Scene comparison data:
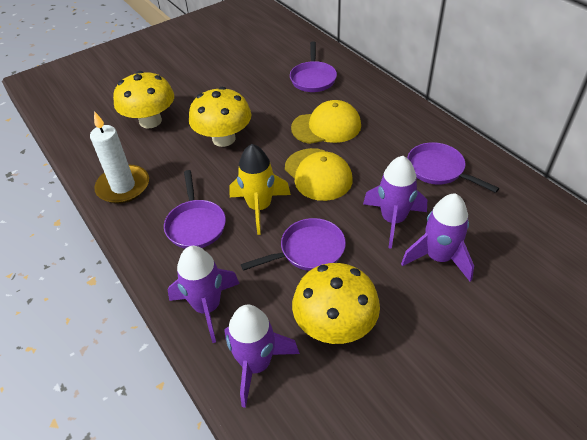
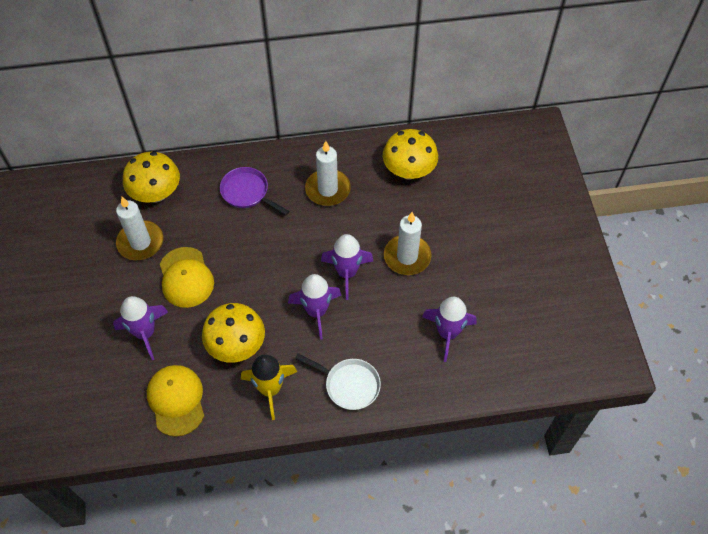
purple pan: 4 -> 1
white candle: 1 -> 3
white pan: 0 -> 1

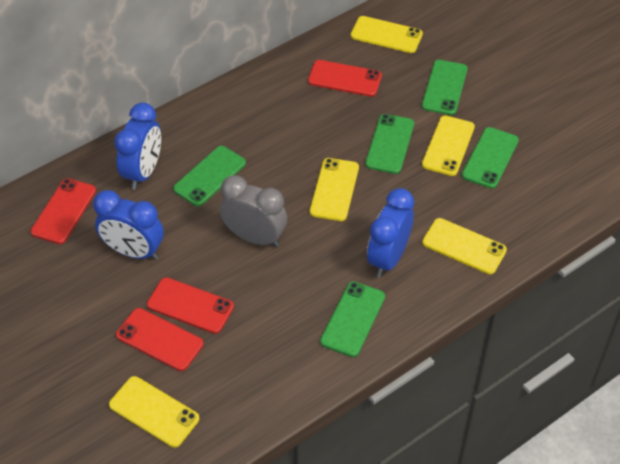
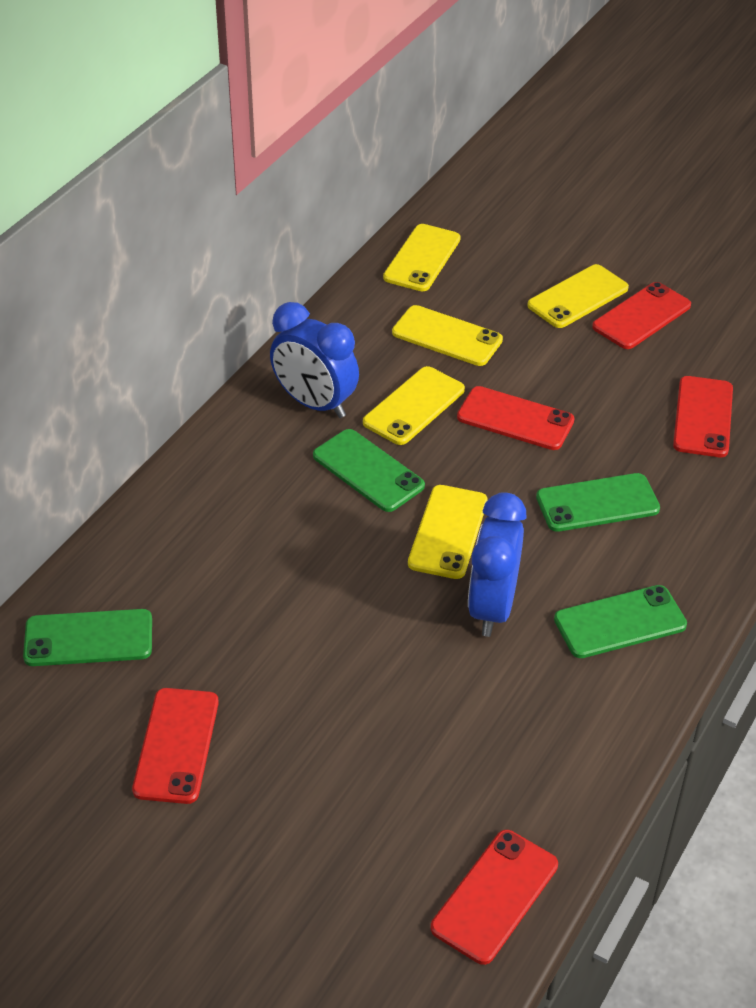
blue clock: 3 -> 2
green phone: 5 -> 4
grey clock: 1 -> 0
red phone: 4 -> 5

→ **WHAT YOU NEED TO DO**: Each record must be set down again without alteration, and no picture may be carried over.

→ **RESPONSE AREA**:
purple pan: 4 -> 1
white candle: 1 -> 3
white pan: 0 -> 1

blue clock: 3 -> 2
green phone: 5 -> 4
grey clock: 1 -> 0
red phone: 4 -> 5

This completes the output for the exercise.